| Directions for this task |
Repeat only the lines below that run from the line with "camera: 55 degrees left, 5 degrees down" to the line with "(372, 431) = (317, 206): blue", ends included; skip every picture.

| Data supplied |
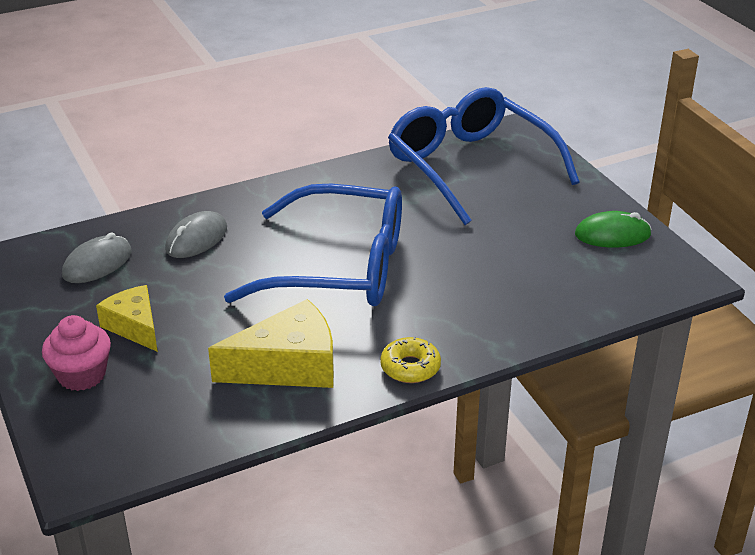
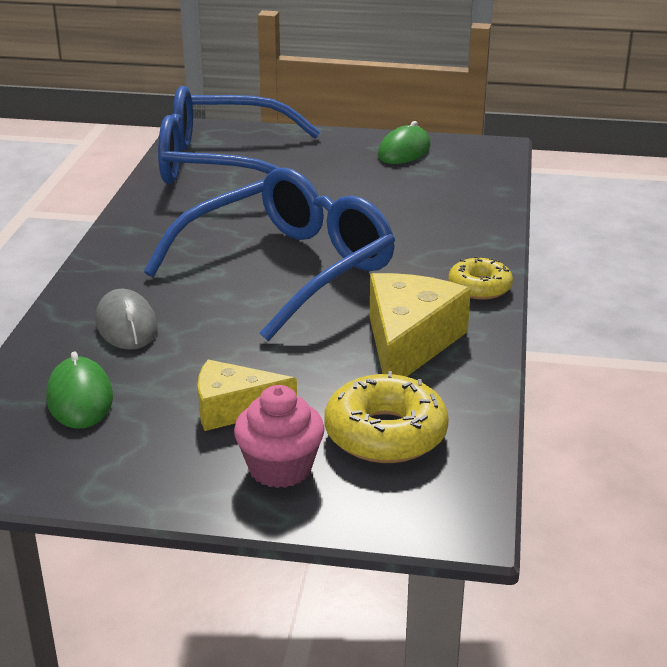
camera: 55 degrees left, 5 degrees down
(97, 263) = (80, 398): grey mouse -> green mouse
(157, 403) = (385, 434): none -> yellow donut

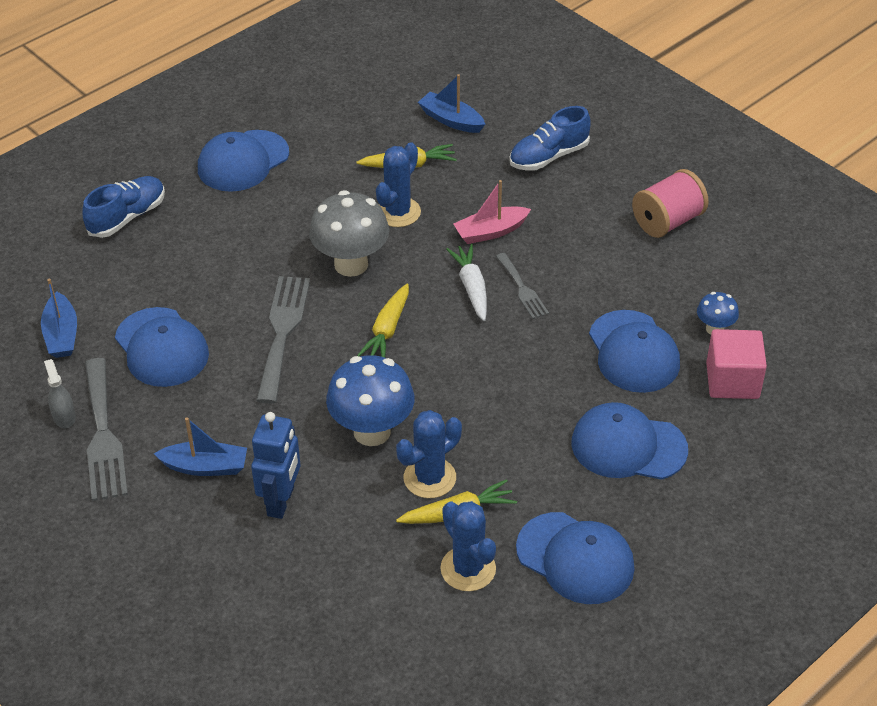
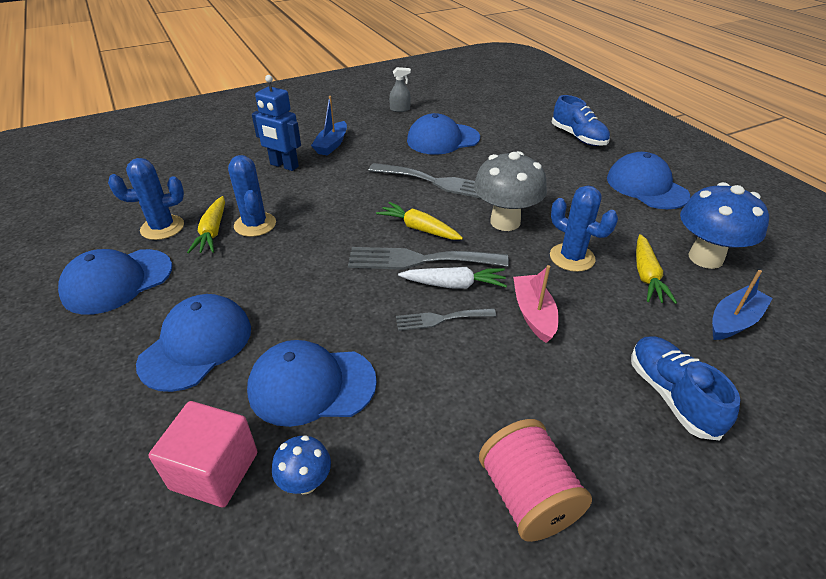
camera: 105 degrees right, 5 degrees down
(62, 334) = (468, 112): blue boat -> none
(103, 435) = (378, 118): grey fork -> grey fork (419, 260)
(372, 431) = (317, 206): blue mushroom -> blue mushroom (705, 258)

* * *

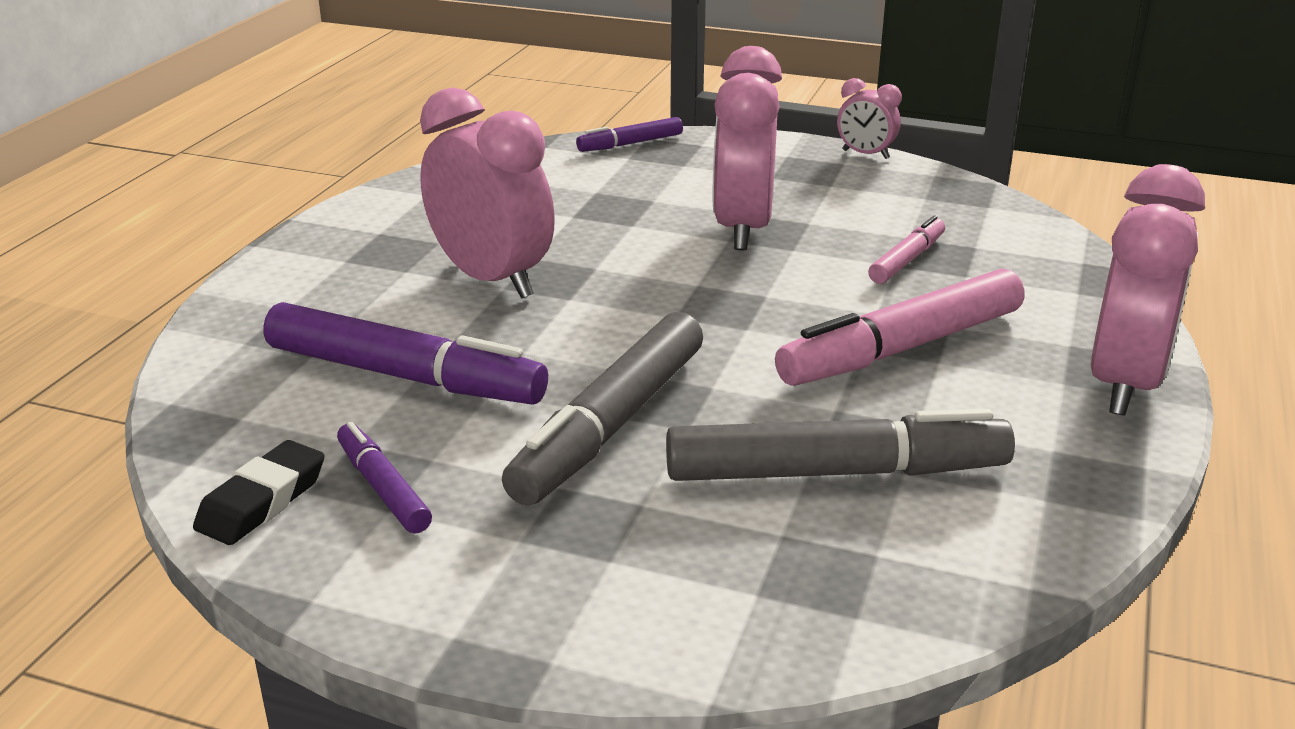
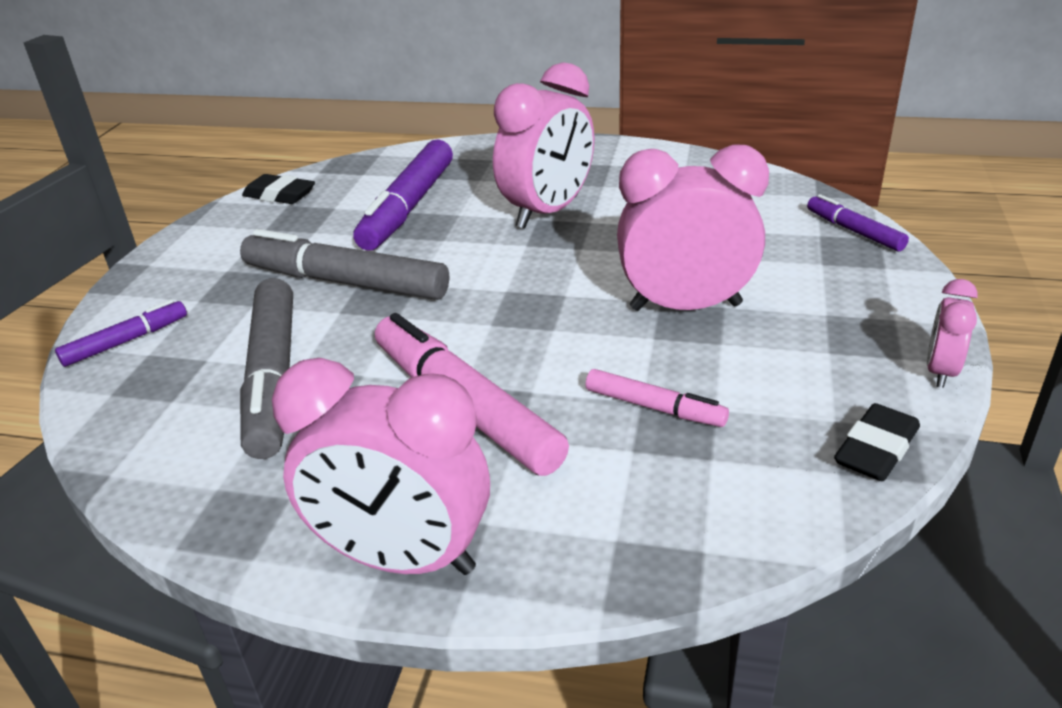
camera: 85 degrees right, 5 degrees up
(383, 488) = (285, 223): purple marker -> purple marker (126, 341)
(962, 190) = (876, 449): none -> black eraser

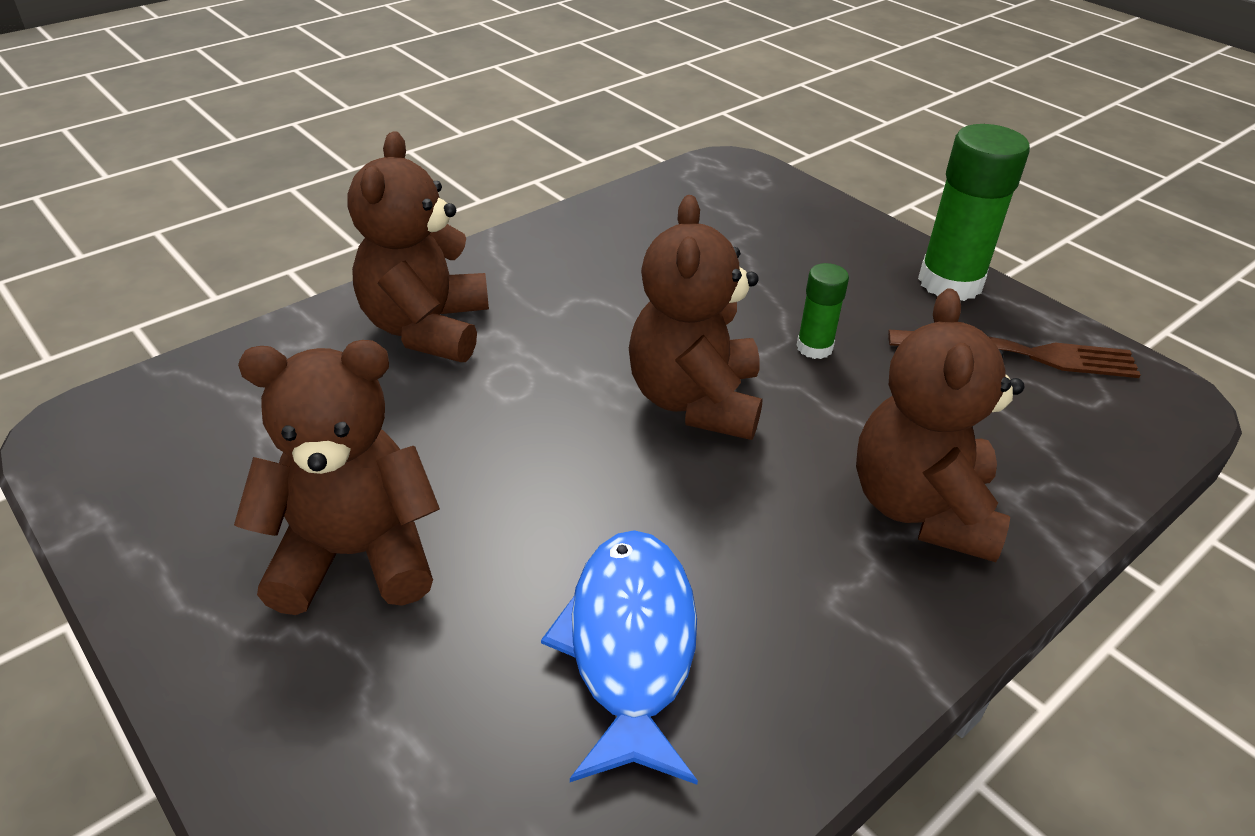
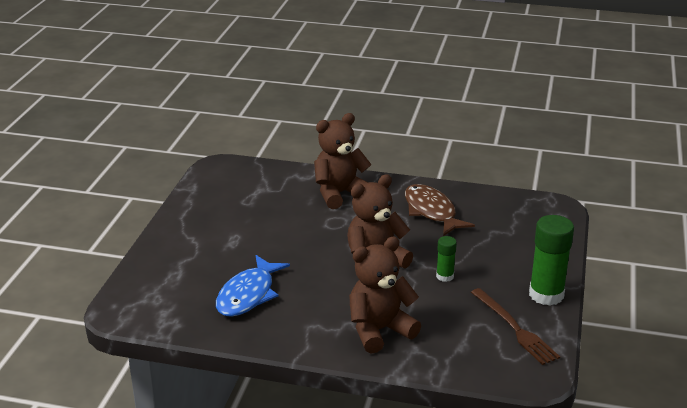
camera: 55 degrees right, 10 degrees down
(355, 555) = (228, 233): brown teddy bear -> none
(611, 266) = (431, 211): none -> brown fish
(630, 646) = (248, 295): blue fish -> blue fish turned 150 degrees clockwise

| Reply to the task |
camera: 55 degrees left, 5 degrees down
(97, 263) = (80, 398): grey mouse -> green mouse
(157, 403) = (385, 434): none -> yellow donut

camera: 105 degrees right, 5 degrees down
(62, 334) = (468, 112): blue boat -> none
(103, 435) = (378, 118): grey fork -> grey fork (419, 260)
(372, 431) = (317, 206): blue mushroom -> blue mushroom (705, 258)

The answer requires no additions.